■ **DATA SUPPLIED**
──────

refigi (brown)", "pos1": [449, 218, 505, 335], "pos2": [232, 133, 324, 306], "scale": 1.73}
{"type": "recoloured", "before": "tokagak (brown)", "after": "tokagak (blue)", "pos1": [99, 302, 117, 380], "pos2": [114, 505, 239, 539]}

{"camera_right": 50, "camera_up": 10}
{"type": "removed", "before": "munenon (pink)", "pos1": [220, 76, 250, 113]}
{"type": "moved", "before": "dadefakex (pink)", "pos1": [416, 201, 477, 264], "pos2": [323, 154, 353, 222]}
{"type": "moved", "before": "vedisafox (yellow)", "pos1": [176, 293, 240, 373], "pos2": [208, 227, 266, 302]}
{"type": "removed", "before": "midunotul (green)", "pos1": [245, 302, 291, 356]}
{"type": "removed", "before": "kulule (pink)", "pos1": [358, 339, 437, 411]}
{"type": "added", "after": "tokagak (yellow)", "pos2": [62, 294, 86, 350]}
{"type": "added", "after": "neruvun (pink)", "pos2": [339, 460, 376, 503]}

──────

■ **ASSIGNMENT**
Taking care to match every character, output all of the entries above.

■ **RESPONSE TO THIS TASK**
refigi (brown)", "pos1": [449, 218, 505, 335], "pos2": [232, 133, 324, 306], "scale": 1.73}
{"type": "recoloured", "before": "tokagak (brown)", "after": "tokagak (blue)", "pos1": [99, 302, 117, 380], "pos2": [114, 505, 239, 539]}

{"camera_right": 50, "camera_up": 10}
{"type": "removed", "before": "munenon (pink)", "pos1": [220, 76, 250, 113]}
{"type": "moved", "before": "dadefakex (pink)", "pos1": [416, 201, 477, 264], "pos2": [323, 154, 353, 222]}
{"type": "moved", "before": "vedisafox (yellow)", "pos1": [176, 293, 240, 373], "pos2": [208, 227, 266, 302]}
{"type": "removed", "before": "midunotul (green)", "pos1": [245, 302, 291, 356]}
{"type": "removed", "before": "kulule (pink)", "pos1": [358, 339, 437, 411]}
{"type": "added", "after": "tokagak (yellow)", "pos2": [62, 294, 86, 350]}
{"type": "added", "after": "neruvun (pink)", "pos2": [339, 460, 376, 503]}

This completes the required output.